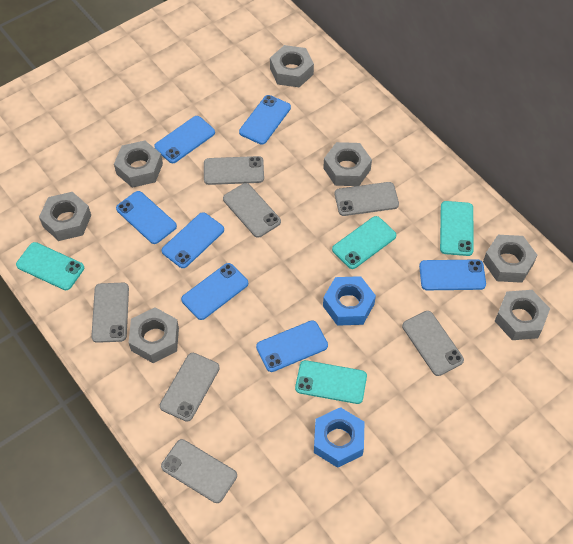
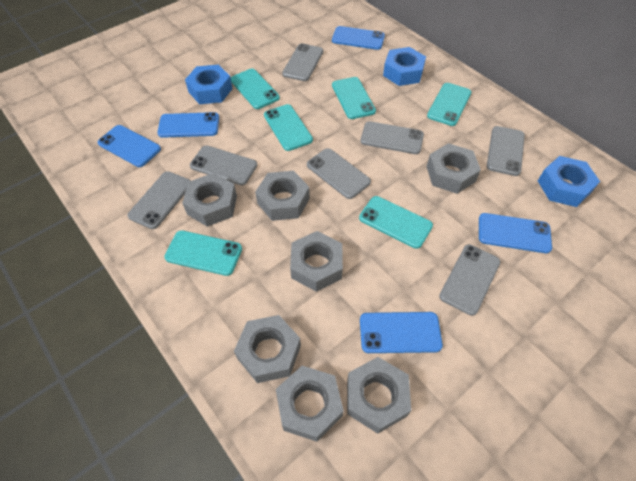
blue nut: 2 -> 3
blue phone: 7 -> 5
turquoise phone: 4 -> 6

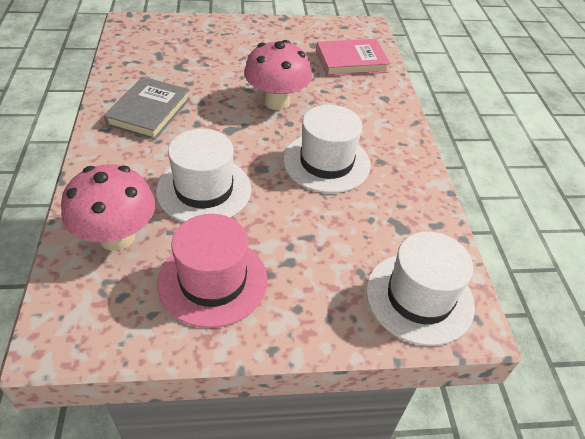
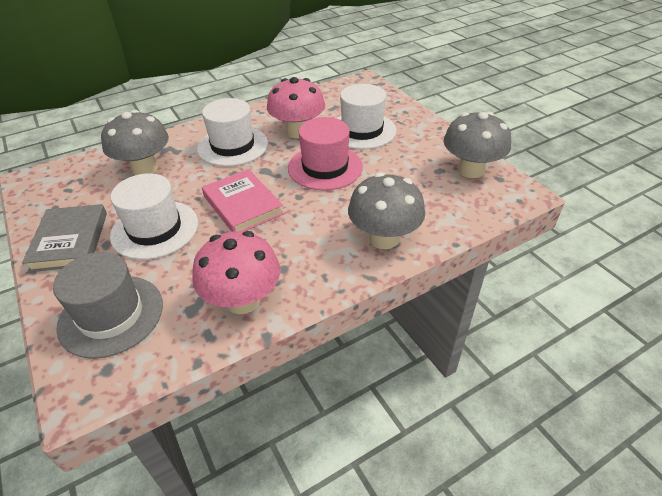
grey hat: 0 -> 1
grey mushroom: 0 -> 3

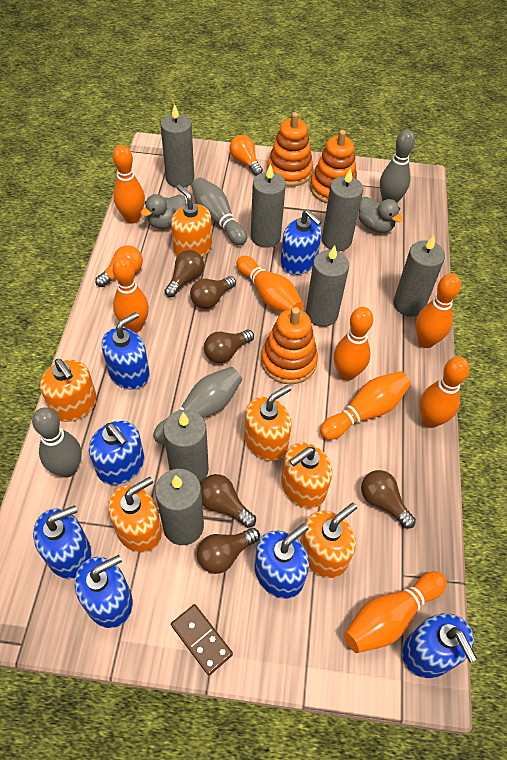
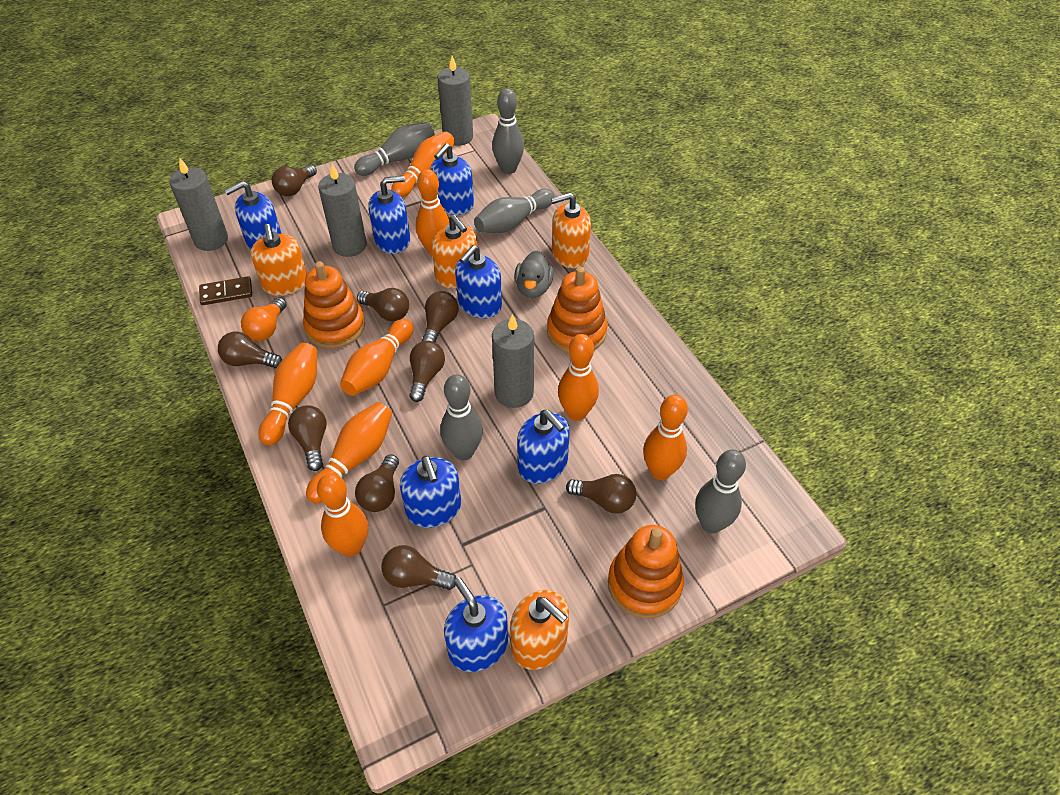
brown light bulb: 6 -> 9
grey bowling pin: 4 -> 5
grey candle: 7 -> 4
grey duck: 2 -> 1
orange light bulb: 2 -> 1
orange soap dispenser: 6 -> 4

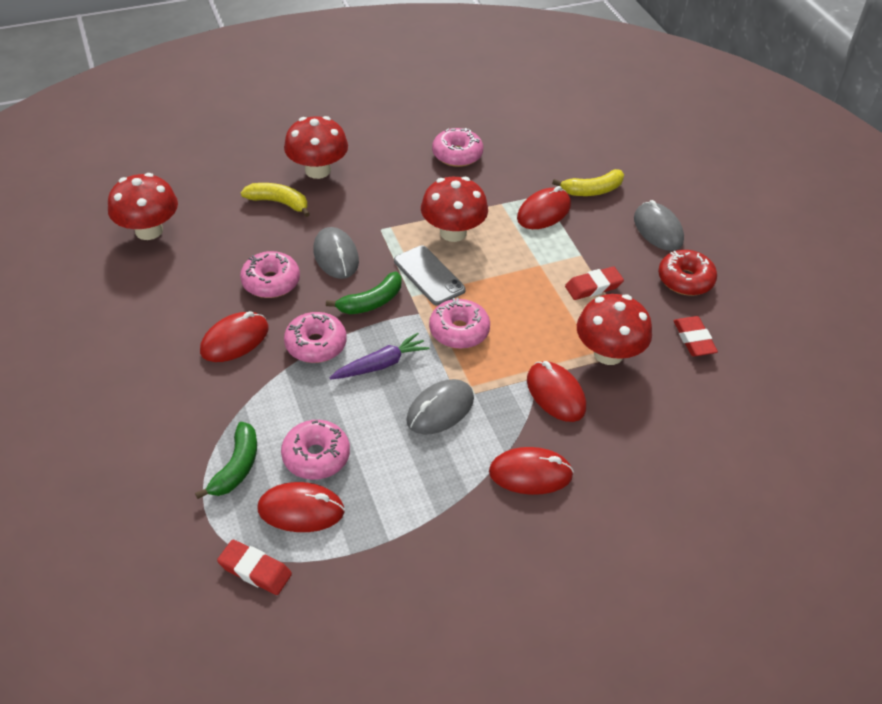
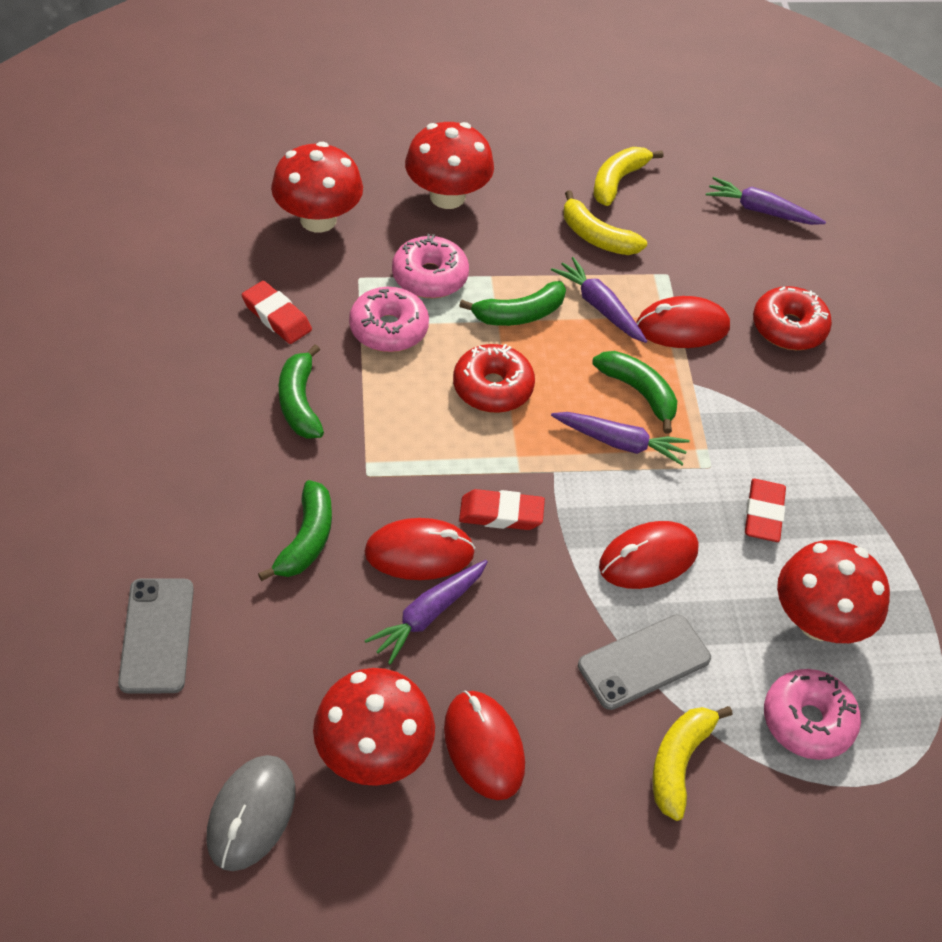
green banana: 2 -> 4
grey mouse: 3 -> 1
grey phone: 1 -> 2
pink donut: 5 -> 3
purple carrot: 1 -> 4
red donut: 1 -> 2
red mouse: 5 -> 4
yellow banana: 2 -> 3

========================

● **Try it**: Which lines of the data include "bulb"? Copy each of them.

● **Answer box**:
brown light bulb: 6 -> 9
orange light bulb: 2 -> 1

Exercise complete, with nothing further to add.